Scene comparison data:
--*--
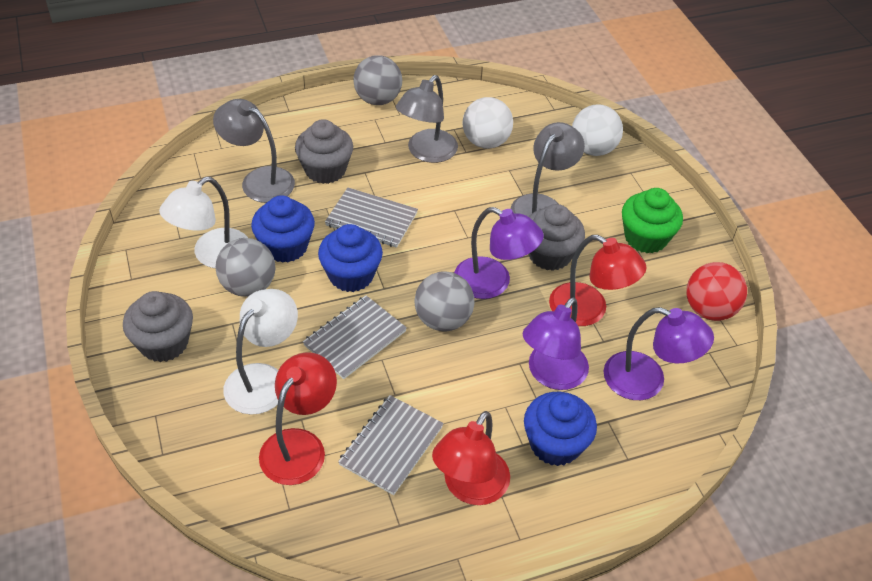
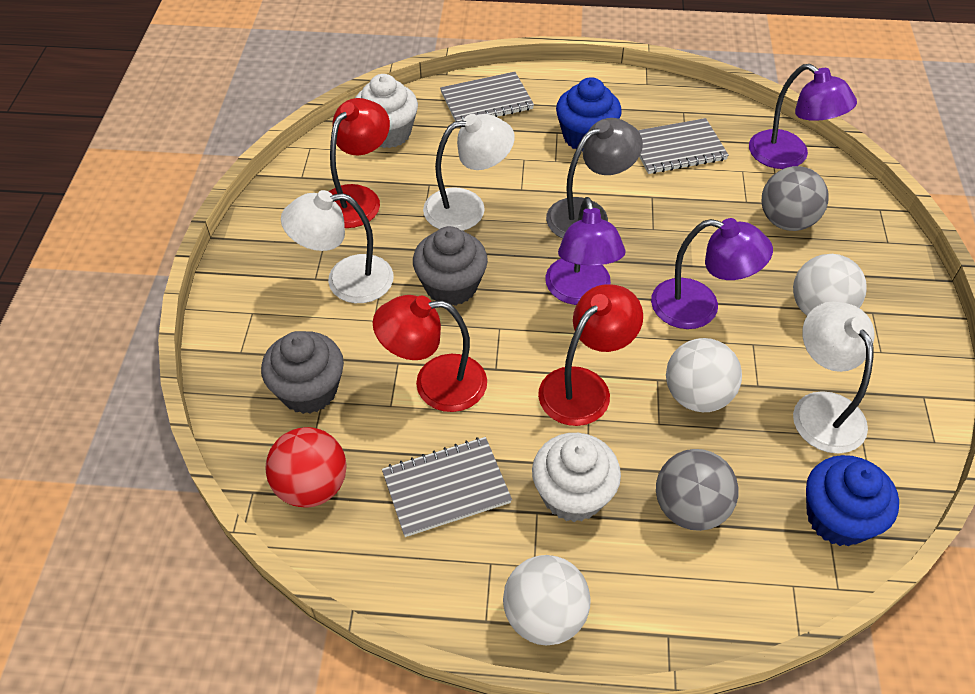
blue cupcake: 3 -> 2
green cupcake: 1 -> 0
grey ball: 3 -> 2
grey cupcake: 3 -> 2
grey lamp: 3 -> 1
white ball: 2 -> 3
white cupcake: 0 -> 2
white lamp: 2 -> 3

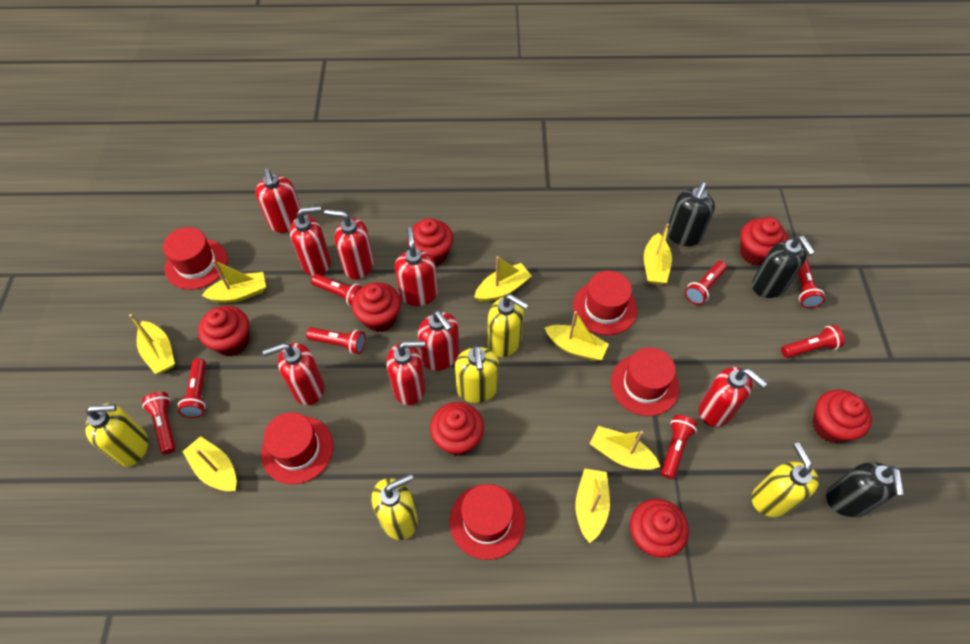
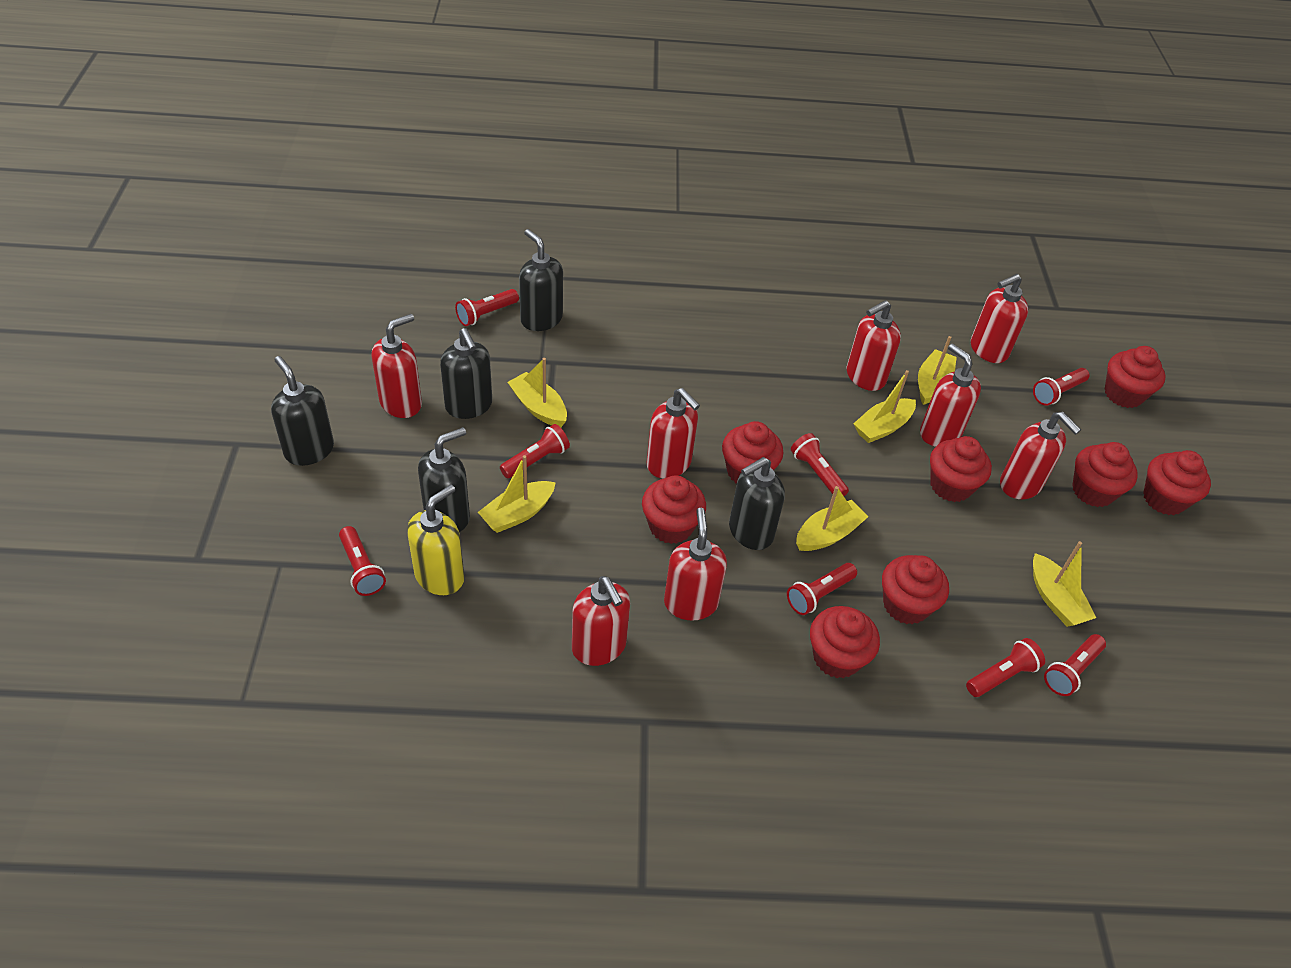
black soap dispenser: 3 -> 5
red cupcake: 7 -> 8
red hat: 5 -> 0
yellow boat: 8 -> 6
yellow soap dispenser: 5 -> 1

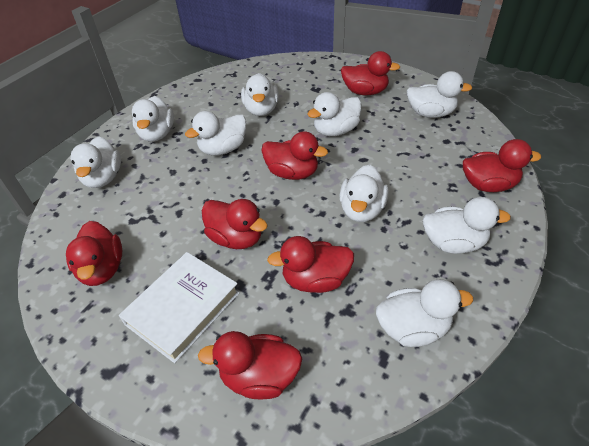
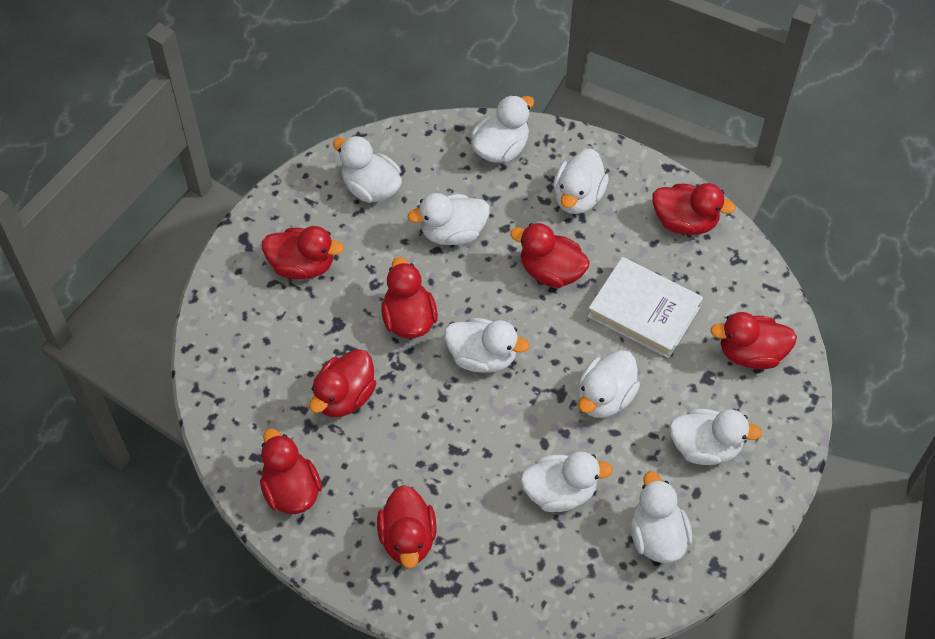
red duck: 7 -> 8

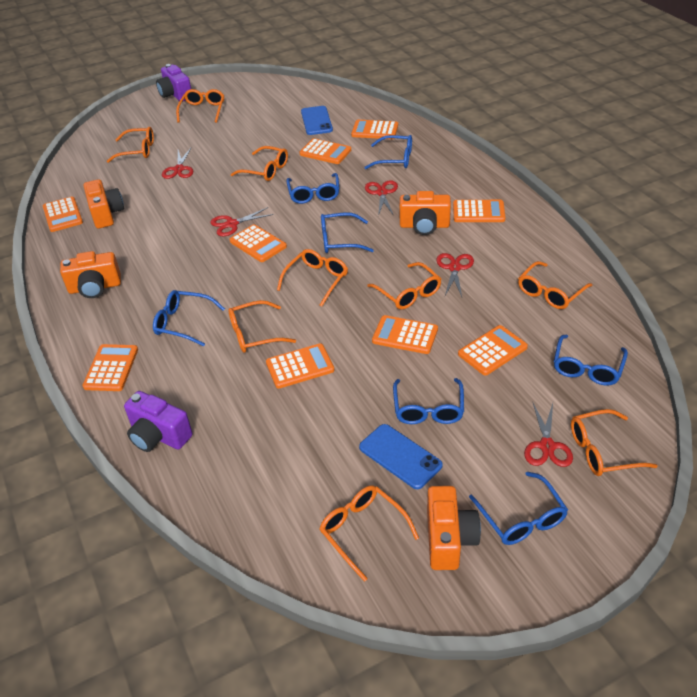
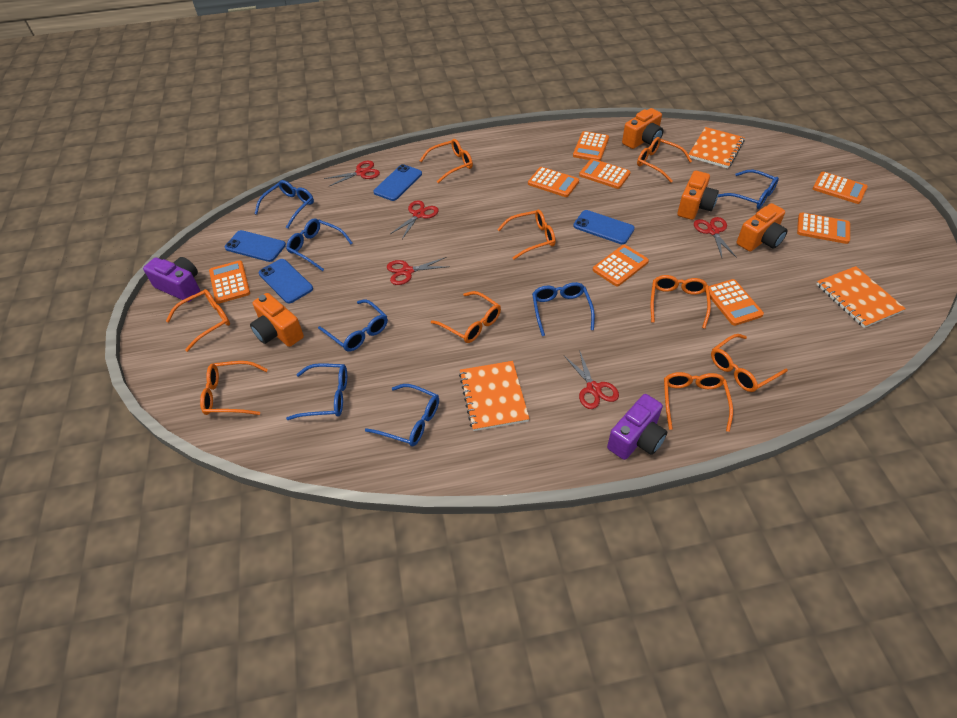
blue phone: 2 -> 4
orange calculator: 9 -> 8
orange notebook: 0 -> 3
--*--
DIRECTIONS —
Return each line of the data above that includes the word "grey".

TASK OUTPUT —
grey ball: 3 -> 2
grey cupcake: 3 -> 2
grey lamp: 3 -> 1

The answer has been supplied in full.